EXERCISE GOAL
Would you set down the data that follows, word for word, without any pictures?
─── PROVIDED INFORMATION
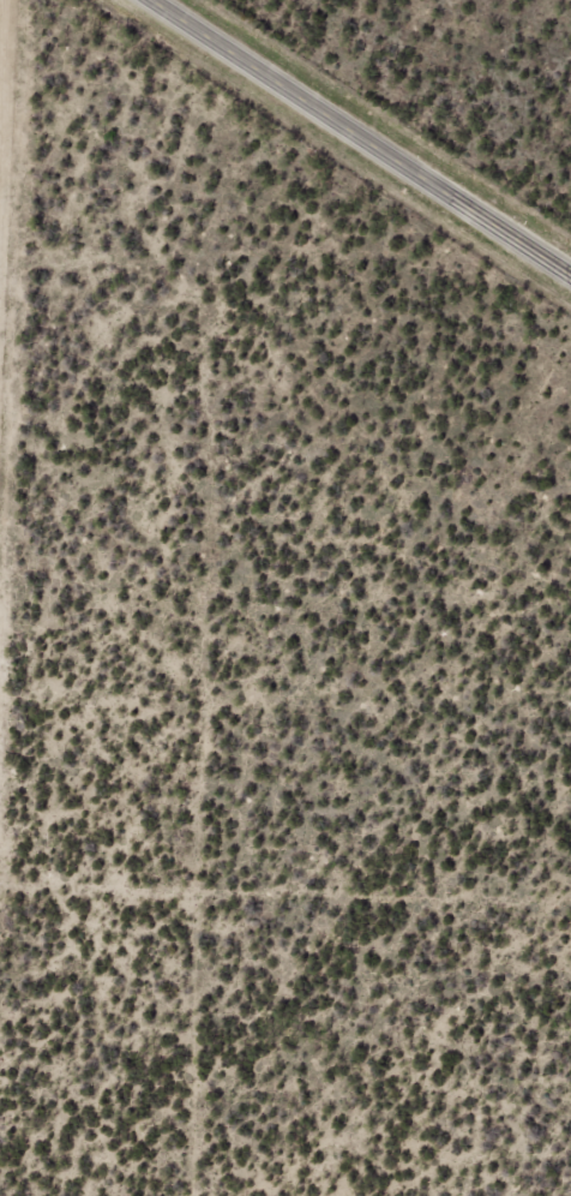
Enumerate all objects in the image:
road: (361, 139)

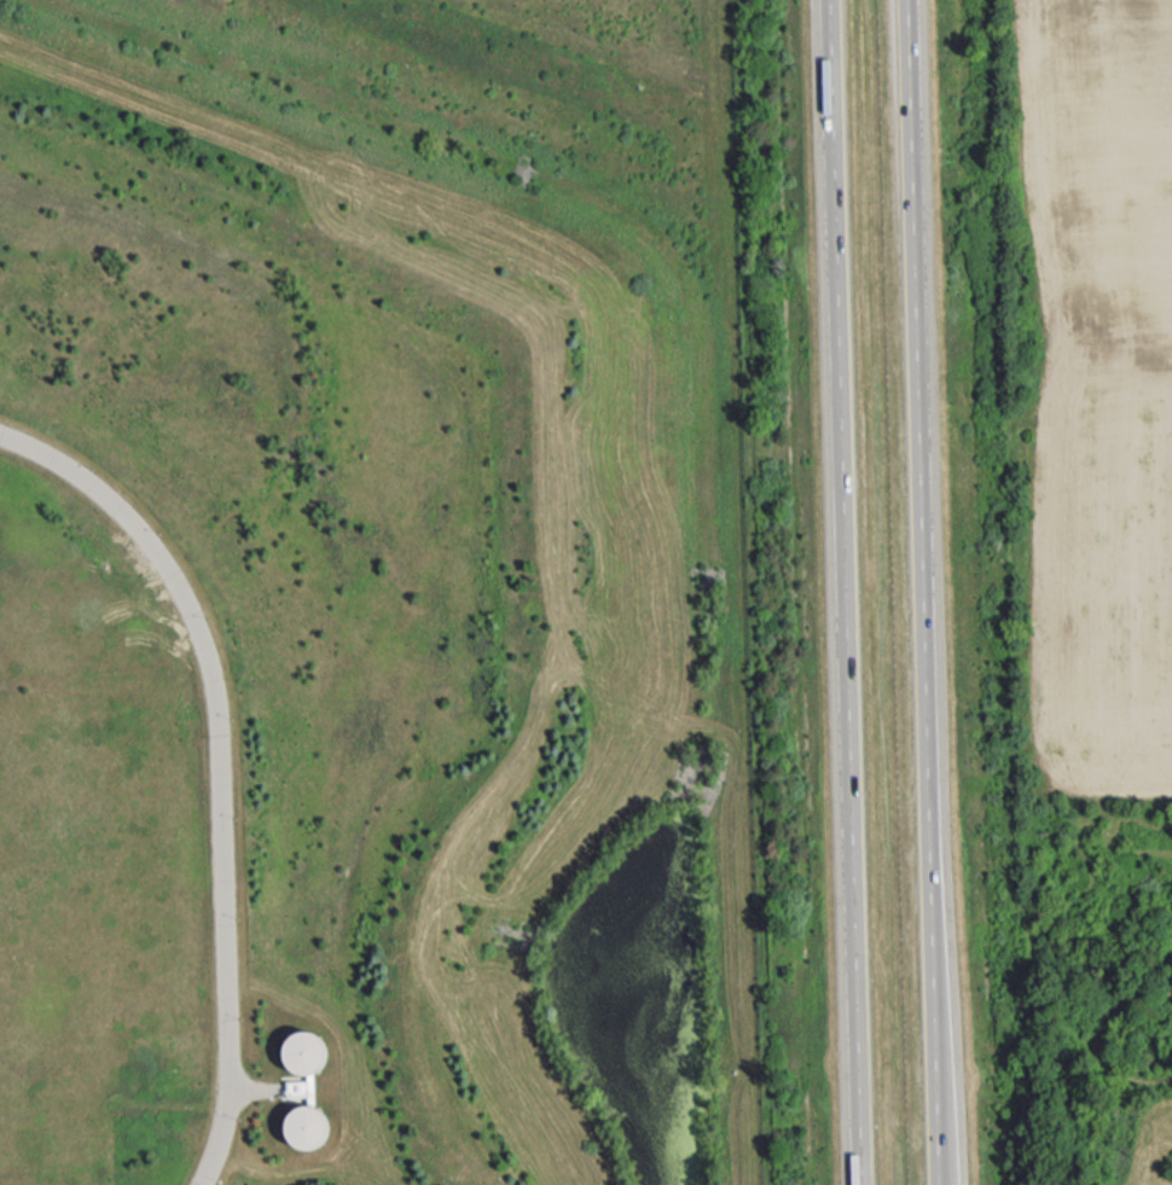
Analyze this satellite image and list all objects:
road: (64, 463)
road: (843, 592)
road: (922, 592)
road: (222, 836)
building: (304, 1051)
road: (251, 1088)
building: (306, 1115)

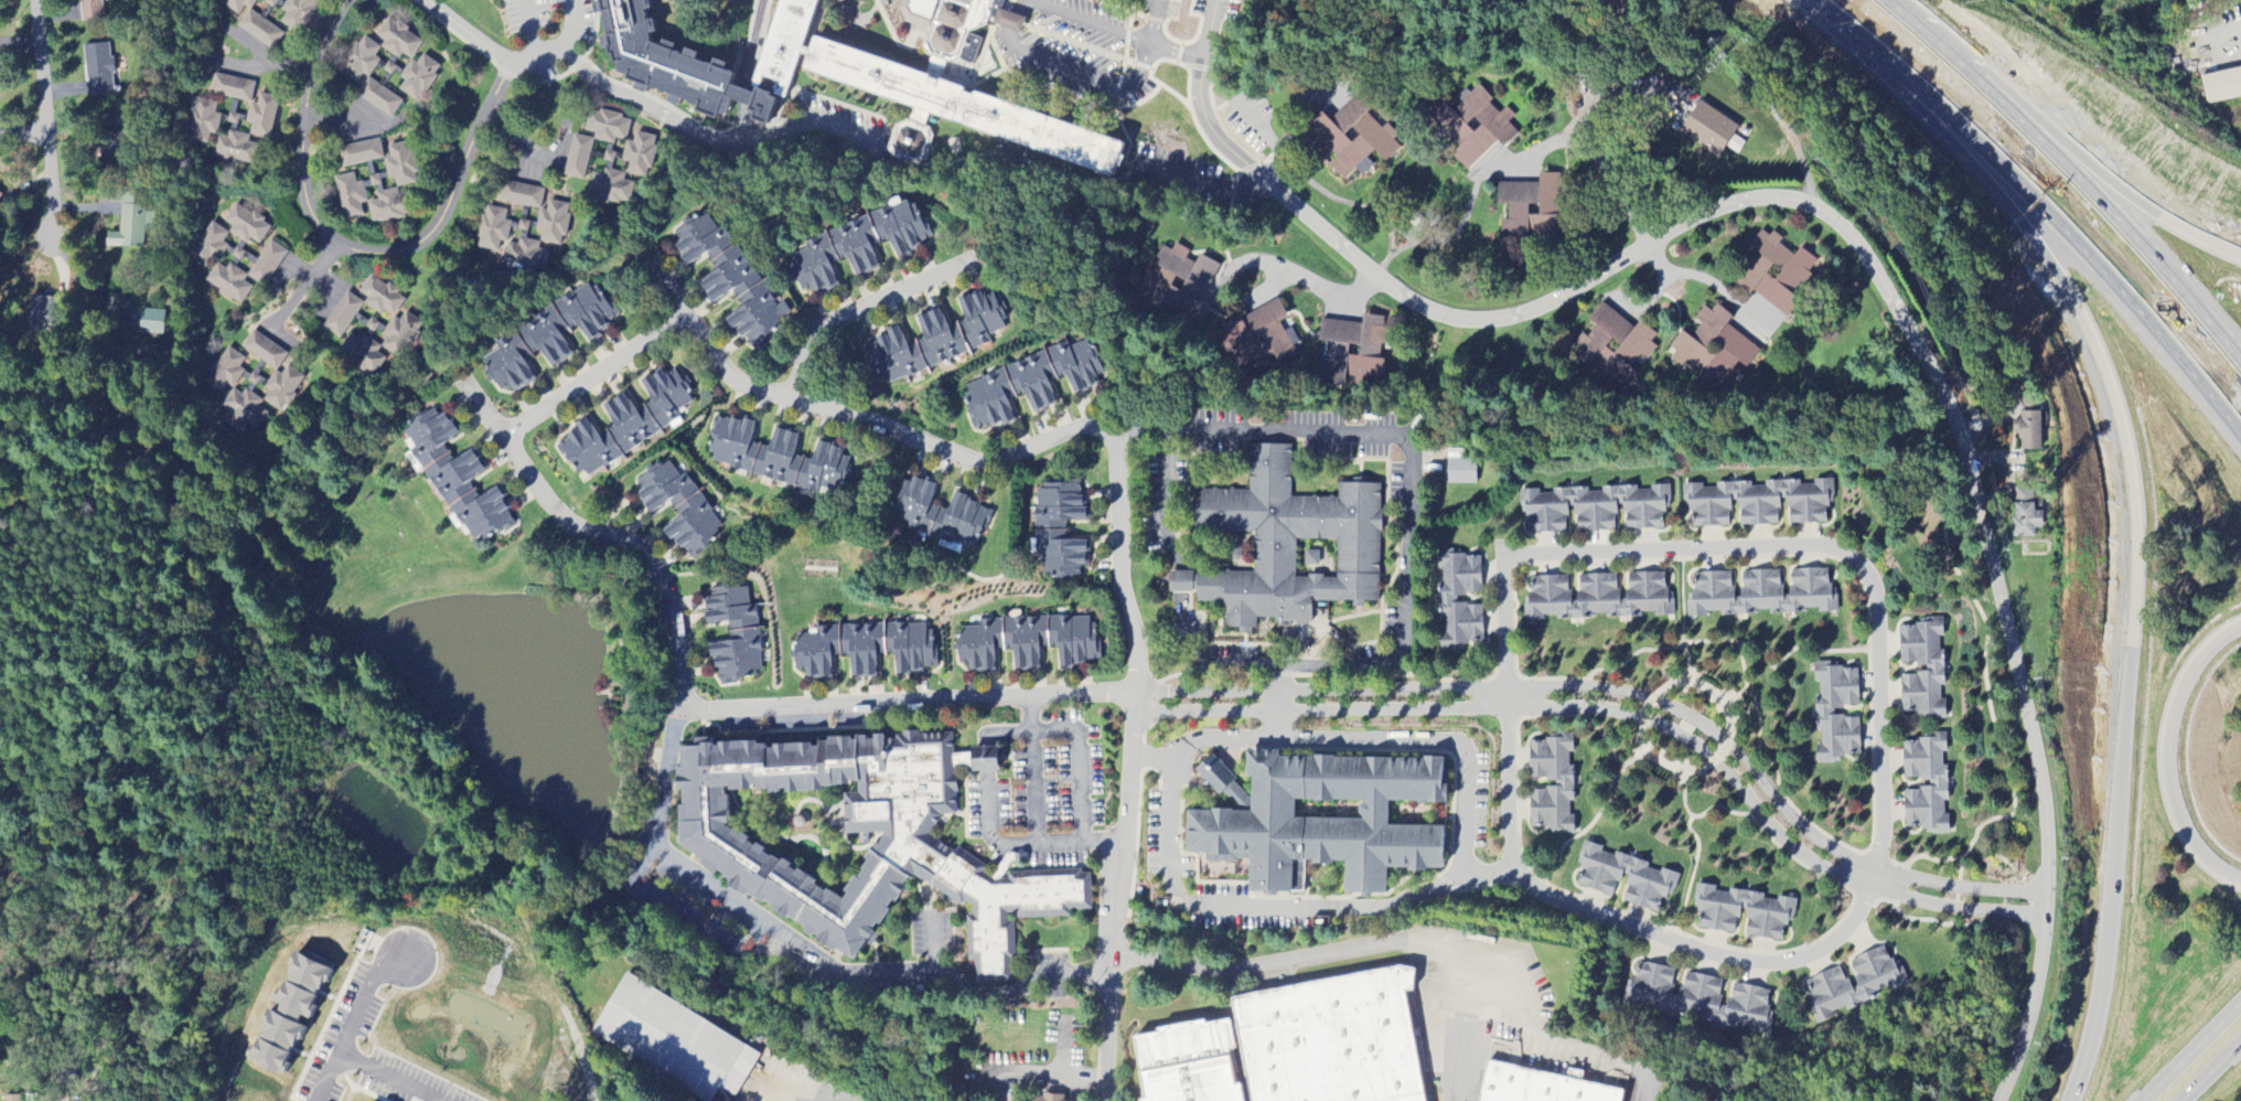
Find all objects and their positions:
building: (275, 3)
building: (93, 11)
building: (298, 13)
road: (1015, 19)
road: (1089, 21)
building: (253, 23)
road: (525, 29)
building: (874, 29)
building: (722, 30)
road: (1194, 33)
building: (397, 40)
road: (267, 52)
building: (360, 61)
road: (510, 63)
building: (392, 68)
building: (98, 70)
road: (1086, 70)
building: (860, 75)
building: (418, 78)
building: (2222, 86)
building: (231, 88)
building: (378, 98)
road: (1999, 98)
building: (233, 114)
road: (342, 116)
building: (261, 117)
road: (1284, 117)
building: (202, 121)
road: (44, 127)
building: (606, 127)
building: (1473, 127)
building: (1708, 130)
road: (22, 133)
road: (1946, 134)
building: (1353, 138)
road: (520, 145)
building: (234, 149)
road: (1587, 153)
building: (360, 154)
building: (577, 158)
road: (896, 169)
building: (623, 170)
building: (392, 185)
building: (521, 196)
building: (1, 197)
building: (350, 197)
road: (2035, 198)
building: (1531, 208)
building: (553, 223)
building: (246, 225)
road: (2174, 227)
building: (132, 229)
building: (492, 229)
road: (1853, 240)
building: (697, 241)
building: (209, 247)
building: (857, 247)
road: (347, 250)
building: (526, 256)
road: (2176, 269)
building: (245, 275)
building: (1777, 275)
road: (1305, 279)
building: (1178, 283)
road: (305, 286)
road: (1708, 287)
road: (666, 292)
building: (381, 298)
building: (743, 298)
road: (865, 305)
building: (585, 311)
building: (42, 314)
building: (342, 316)
building: (152, 323)
building: (959, 330)
building: (401, 335)
building: (545, 339)
building: (1259, 342)
road: (640, 345)
building: (1613, 349)
building: (1713, 351)
building: (1354, 352)
building: (364, 355)
building: (893, 359)
building: (1074, 365)
building: (508, 367)
building: (225, 372)
building: (274, 373)
building: (1030, 383)
building: (988, 403)
building: (243, 412)
building: (629, 423)
building: (2029, 426)
building: (732, 444)
building: (776, 458)
building: (823, 470)
building: (1461, 472)
building: (455, 479)
building: (663, 489)
road: (1165, 501)
building: (1759, 503)
building: (915, 504)
building: (1593, 509)
building: (963, 521)
building: (2025, 521)
building: (693, 528)
building: (1058, 529)
building: (1287, 546)
road: (1405, 570)
road: (1180, 581)
building: (1760, 593)
road: (1501, 595)
building: (1597, 596)
building: (1446, 599)
building: (733, 635)
building: (1050, 641)
building: (979, 646)
building: (910, 648)
building: (860, 649)
building: (815, 653)
road: (2129, 656)
road: (1199, 664)
building: (1933, 669)
road: (1620, 694)
road: (902, 700)
building: (1824, 712)
road: (1620, 713)
road: (668, 722)
road: (1003, 732)
road: (1434, 742)
road: (2166, 753)
road: (985, 760)
road: (1130, 760)
road: (1077, 763)
building: (1937, 784)
building: (1224, 785)
building: (1563, 785)
road: (1032, 811)
building: (1323, 821)
road: (988, 832)
building: (849, 837)
building: (1624, 878)
road: (1275, 903)
building: (1743, 913)
road: (1410, 942)
road: (817, 958)
building: (1853, 984)
building: (1673, 992)
building: (1747, 1009)
building: (287, 1011)
road: (337, 1025)
building: (1331, 1040)
building: (674, 1042)
road: (2191, 1050)
building: (1187, 1067)
road: (2211, 1071)
road: (367, 1077)
road: (88, 1080)
building: (1538, 1086)
road: (836, 1097)
building: (1045, 1098)
building: (10, 1099)

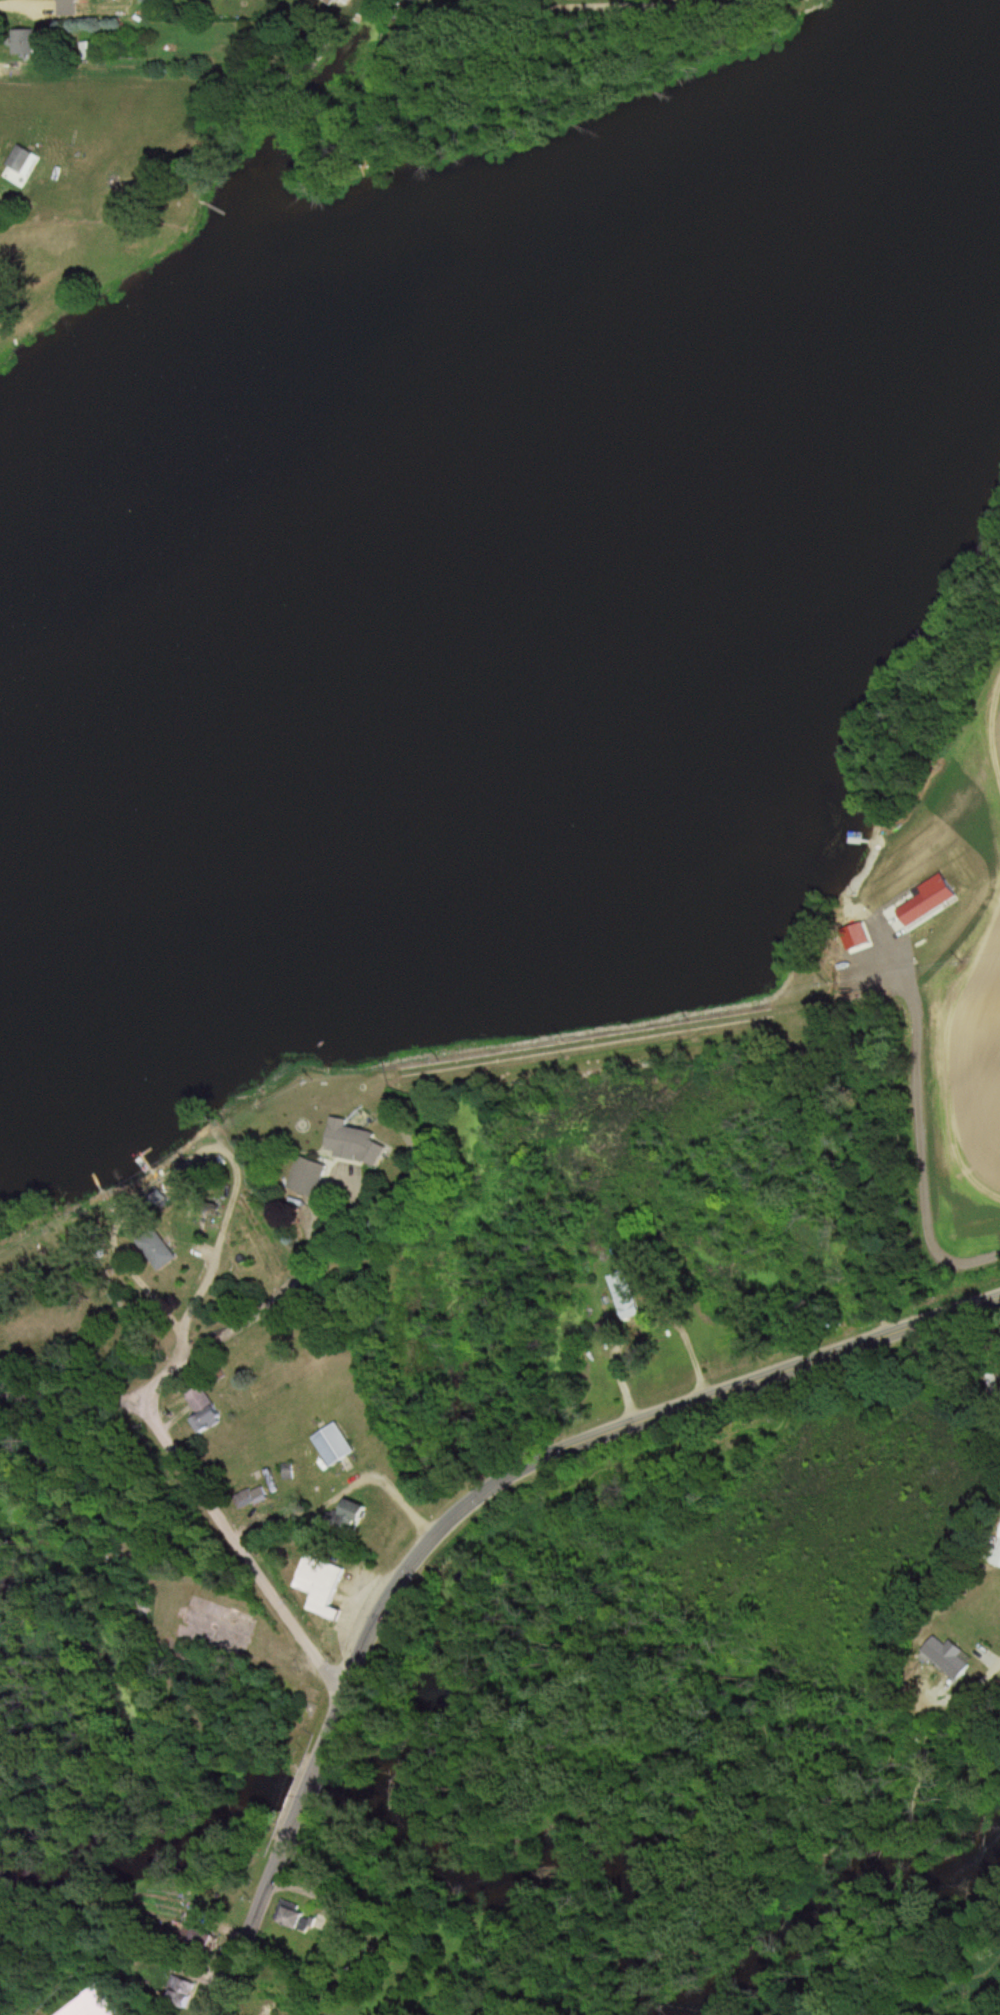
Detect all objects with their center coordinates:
building: (337, 0)
building: (67, 3)
road: (611, 9)
building: (24, 41)
building: (92, 50)
building: (23, 160)
river: (524, 530)
building: (374, 1152)
road: (325, 1219)
building: (159, 1251)
building: (618, 1308)
road: (185, 1310)
road: (230, 1337)
road: (807, 1363)
road: (72, 1393)
building: (211, 1418)
building: (335, 1444)
road: (391, 1495)
building: (253, 1496)
building: (354, 1513)
road: (417, 1548)
road: (238, 1549)
building: (319, 1585)
building: (951, 1657)
road: (994, 1663)
road: (295, 1810)
river: (566, 1848)
building: (294, 1917)
building: (203, 1938)
road: (245, 1940)
building: (181, 1993)
building: (97, 2004)

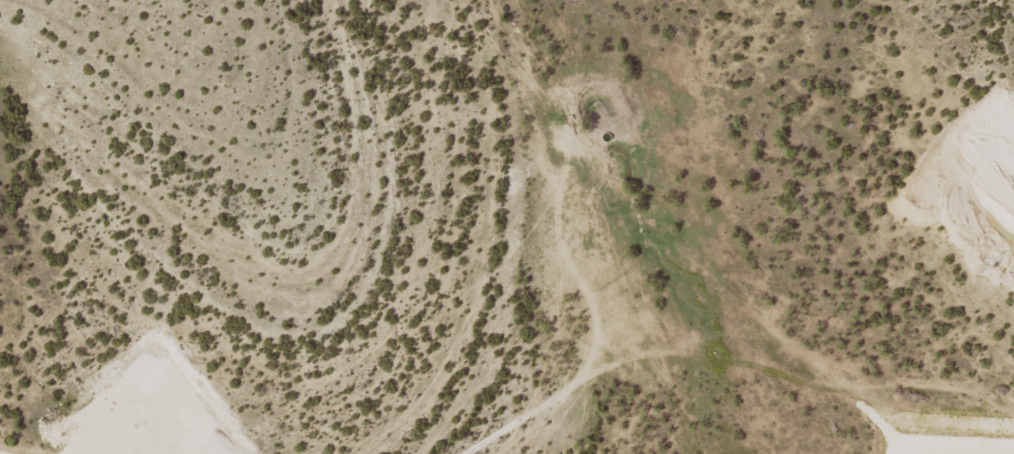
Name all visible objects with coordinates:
road: (624, 219)
road: (521, 357)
──────
RESULT
Enumerate all objects in the image:
road: (361, 139)

Analyze this satellite image and list all objects:
road: (64, 463)
road: (843, 592)
road: (922, 592)
road: (222, 836)
building: (304, 1051)
road: (251, 1088)
building: (306, 1115)

Find all objects and their positions:
building: (275, 3)
building: (93, 11)
building: (298, 13)
road: (1015, 19)
road: (1089, 21)
building: (253, 23)
road: (525, 29)
building: (874, 29)
building: (722, 30)
road: (1194, 33)
building: (397, 40)
road: (267, 52)
building: (360, 61)
road: (510, 63)
building: (392, 68)
building: (98, 70)
road: (1086, 70)
building: (860, 75)
building: (418, 78)
building: (2222, 86)
building: (231, 88)
building: (378, 98)
road: (1999, 98)
building: (233, 114)
road: (342, 116)
building: (261, 117)
road: (1284, 117)
building: (202, 121)
road: (44, 127)
building: (606, 127)
building: (1473, 127)
building: (1708, 130)
road: (22, 133)
road: (1946, 134)
building: (1353, 138)
road: (520, 145)
building: (234, 149)
road: (1587, 153)
building: (360, 154)
building: (577, 158)
road: (896, 169)
building: (623, 170)
building: (392, 185)
building: (521, 196)
building: (1, 197)
building: (350, 197)
road: (2035, 198)
building: (1531, 208)
building: (553, 223)
building: (246, 225)
road: (2174, 227)
building: (132, 229)
building: (492, 229)
road: (1853, 240)
building: (697, 241)
building: (209, 247)
building: (857, 247)
road: (347, 250)
building: (526, 256)
road: (2176, 269)
building: (245, 275)
building: (1777, 275)
road: (1305, 279)
building: (1178, 283)
road: (305, 286)
road: (1708, 287)
road: (666, 292)
building: (381, 298)
building: (743, 298)
road: (865, 305)
building: (585, 311)
building: (42, 314)
building: (342, 316)
building: (152, 323)
building: (959, 330)
building: (401, 335)
building: (545, 339)
building: (1259, 342)
road: (640, 345)
building: (1613, 349)
building: (1713, 351)
building: (1354, 352)
building: (364, 355)
building: (893, 359)
building: (1074, 365)
building: (508, 367)
building: (225, 372)
building: (274, 373)
building: (1030, 383)
building: (988, 403)
building: (243, 412)
building: (629, 423)
building: (2029, 426)
building: (732, 444)
building: (776, 458)
building: (823, 470)
building: (1461, 472)
building: (455, 479)
building: (663, 489)
road: (1165, 501)
building: (1759, 503)
building: (915, 504)
building: (1593, 509)
building: (963, 521)
building: (2025, 521)
building: (693, 528)
building: (1058, 529)
building: (1287, 546)
road: (1405, 570)
road: (1180, 581)
building: (1760, 593)
road: (1501, 595)
building: (1597, 596)
building: (1446, 599)
building: (733, 635)
building: (1050, 641)
building: (979, 646)
building: (910, 648)
building: (860, 649)
building: (815, 653)
road: (2129, 656)
road: (1199, 664)
building: (1933, 669)
road: (1620, 694)
road: (902, 700)
building: (1824, 712)
road: (1620, 713)
road: (668, 722)
road: (1003, 732)
road: (1434, 742)
road: (2166, 753)
road: (985, 760)
road: (1130, 760)
road: (1077, 763)
building: (1937, 784)
building: (1224, 785)
building: (1563, 785)
road: (1032, 811)
building: (1323, 821)
road: (988, 832)
building: (849, 837)
building: (1624, 878)
road: (1275, 903)
building: (1743, 913)
road: (1410, 942)
road: (817, 958)
building: (1853, 984)
building: (1673, 992)
building: (1747, 1009)
building: (287, 1011)
road: (337, 1025)
building: (1331, 1040)
building: (674, 1042)
road: (2191, 1050)
building: (1187, 1067)
road: (2211, 1071)
road: (367, 1077)
road: (88, 1080)
building: (1538, 1086)
road: (836, 1097)
building: (1045, 1098)
building: (10, 1099)

Detect all objects with their center coordinates:
building: (337, 0)
building: (67, 3)
road: (611, 9)
building: (24, 41)
building: (92, 50)
building: (23, 160)
river: (524, 530)
building: (374, 1152)
road: (325, 1219)
building: (159, 1251)
building: (618, 1308)
road: (185, 1310)
road: (230, 1337)
road: (807, 1363)
road: (72, 1393)
building: (211, 1418)
building: (335, 1444)
road: (391, 1495)
building: (253, 1496)
building: (354, 1513)
road: (417, 1548)
road: (238, 1549)
building: (319, 1585)
building: (951, 1657)
road: (994, 1663)
road: (295, 1810)
river: (566, 1848)
building: (294, 1917)
building: (203, 1938)
road: (245, 1940)
building: (181, 1993)
building: (97, 2004)

Name all visible objects with coordinates:
road: (624, 219)
road: (521, 357)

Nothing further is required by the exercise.